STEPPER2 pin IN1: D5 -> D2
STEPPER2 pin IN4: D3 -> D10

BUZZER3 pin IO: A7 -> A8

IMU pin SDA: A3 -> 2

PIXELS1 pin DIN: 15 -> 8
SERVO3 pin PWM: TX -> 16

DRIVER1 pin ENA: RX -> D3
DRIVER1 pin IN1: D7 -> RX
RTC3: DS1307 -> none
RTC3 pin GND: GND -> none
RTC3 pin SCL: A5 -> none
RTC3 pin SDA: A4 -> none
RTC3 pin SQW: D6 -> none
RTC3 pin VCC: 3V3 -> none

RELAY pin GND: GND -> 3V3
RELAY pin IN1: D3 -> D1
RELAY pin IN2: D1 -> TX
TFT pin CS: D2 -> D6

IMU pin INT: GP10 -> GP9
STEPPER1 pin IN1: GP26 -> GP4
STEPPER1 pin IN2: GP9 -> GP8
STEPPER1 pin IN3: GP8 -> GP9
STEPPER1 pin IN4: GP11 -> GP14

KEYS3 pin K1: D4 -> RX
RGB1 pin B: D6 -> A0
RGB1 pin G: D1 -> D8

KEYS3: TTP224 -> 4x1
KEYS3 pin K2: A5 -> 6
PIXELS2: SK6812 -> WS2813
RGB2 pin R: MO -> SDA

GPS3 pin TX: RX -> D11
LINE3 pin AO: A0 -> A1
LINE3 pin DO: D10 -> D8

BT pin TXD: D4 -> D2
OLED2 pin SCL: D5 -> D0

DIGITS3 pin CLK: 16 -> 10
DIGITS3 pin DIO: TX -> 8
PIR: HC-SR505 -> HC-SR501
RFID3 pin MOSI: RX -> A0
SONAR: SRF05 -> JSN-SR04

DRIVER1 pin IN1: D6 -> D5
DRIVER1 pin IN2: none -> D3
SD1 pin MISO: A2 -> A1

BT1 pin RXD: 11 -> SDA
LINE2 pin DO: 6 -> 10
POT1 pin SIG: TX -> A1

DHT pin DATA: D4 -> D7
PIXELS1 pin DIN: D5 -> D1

──────────

▶ _DESCRIPTION OF THE TASK_:
Every line from the one containing "DIGITS3 pin DIO: TX -> 8" to the close of the records must be reproduced exactly. Include both ends and nothing more.

▶ _SOLUTION TO THIS EXERCISE_:
DIGITS3 pin DIO: TX -> 8
PIR: HC-SR505 -> HC-SR501
RFID3 pin MOSI: RX -> A0
SONAR: SRF05 -> JSN-SR04

DRIVER1 pin IN1: D6 -> D5
DRIVER1 pin IN2: none -> D3
SD1 pin MISO: A2 -> A1

BT1 pin RXD: 11 -> SDA
LINE2 pin DO: 6 -> 10
POT1 pin SIG: TX -> A1

DHT pin DATA: D4 -> D7
PIXELS1 pin DIN: D5 -> D1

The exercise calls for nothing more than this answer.